_Task instructions_
Retype, exactly and completely, the listing that comes next, skipping its images.

_Source material_
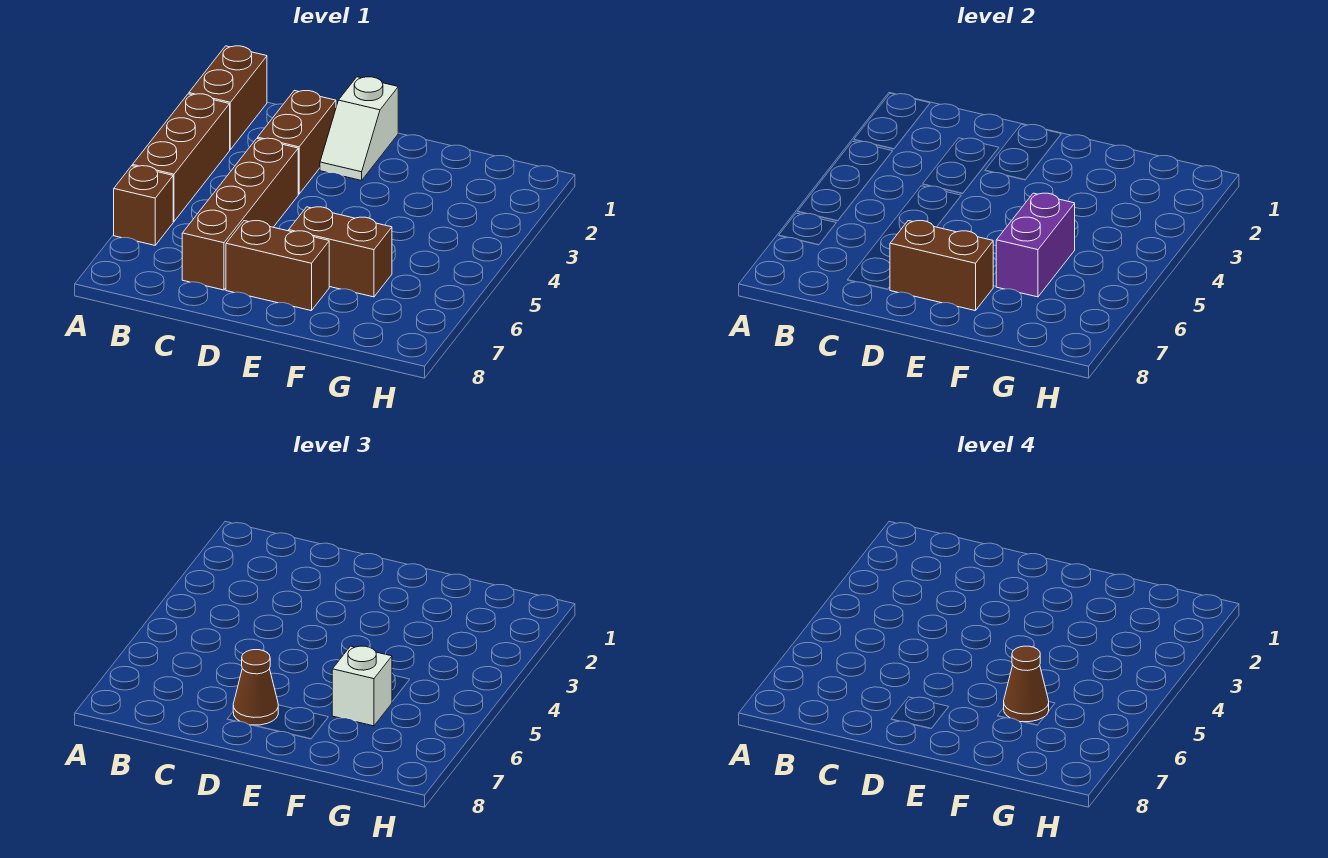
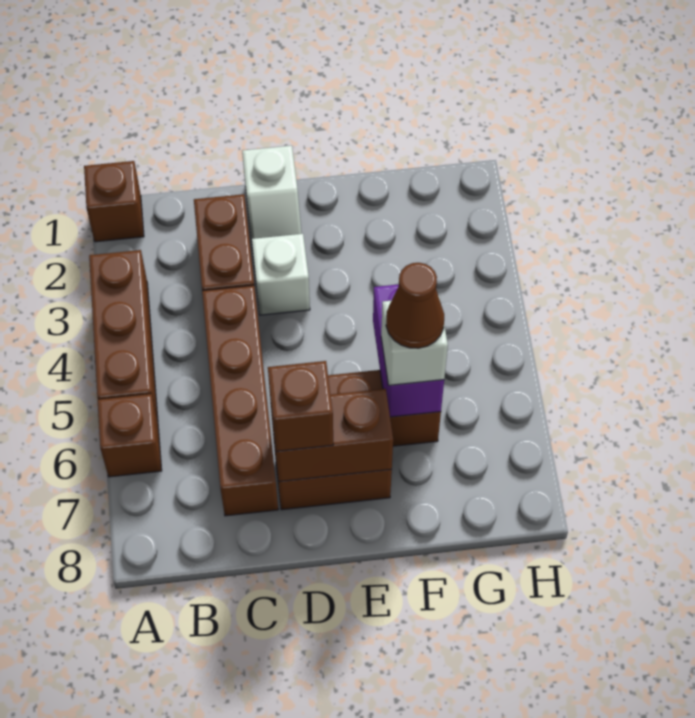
brown brick A1:A2 level 1 -> brown brick A1 level 1
none -> white brick D3 level 1
brown cone D7 level 3 -> brown brick D7 level 3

_Written answer_
brown brick A1:A2 level 1 -> brown brick A1 level 1
none -> white brick D3 level 1
brown cone D7 level 3 -> brown brick D7 level 3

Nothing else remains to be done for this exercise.